GOAL: Copy word for word everything in the entries from the line containing "coordinates (353, 204)." down to the line containing "Identify the location of free", including both of those lines.

RAW RECORDS:
-*-*-

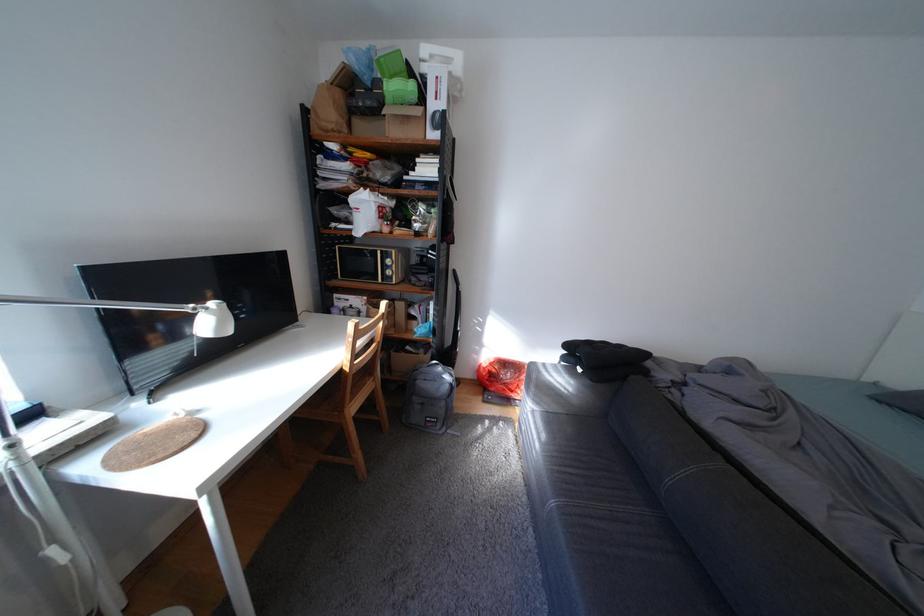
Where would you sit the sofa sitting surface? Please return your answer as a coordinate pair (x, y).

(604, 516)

-*-*-

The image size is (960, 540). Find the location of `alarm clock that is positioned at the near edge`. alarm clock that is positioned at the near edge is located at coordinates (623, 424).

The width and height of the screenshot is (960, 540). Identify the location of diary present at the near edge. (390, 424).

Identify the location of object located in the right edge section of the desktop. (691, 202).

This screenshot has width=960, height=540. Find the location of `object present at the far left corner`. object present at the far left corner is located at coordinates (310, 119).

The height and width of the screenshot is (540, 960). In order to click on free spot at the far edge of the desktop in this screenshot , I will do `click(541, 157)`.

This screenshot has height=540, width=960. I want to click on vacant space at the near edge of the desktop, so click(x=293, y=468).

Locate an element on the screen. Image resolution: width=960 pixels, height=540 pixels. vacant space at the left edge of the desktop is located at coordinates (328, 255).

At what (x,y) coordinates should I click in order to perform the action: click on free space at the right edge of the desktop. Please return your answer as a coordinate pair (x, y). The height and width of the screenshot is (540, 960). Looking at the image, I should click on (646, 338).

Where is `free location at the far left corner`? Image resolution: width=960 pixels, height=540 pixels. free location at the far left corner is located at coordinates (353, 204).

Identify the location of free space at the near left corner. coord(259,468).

-*-*-

EXERCISE RESPONSE:
Where is `free location at the far left corner`? Image resolution: width=960 pixels, height=540 pixels. free location at the far left corner is located at coordinates (353, 204).

Identify the location of free space at the near left corner. coord(259,468).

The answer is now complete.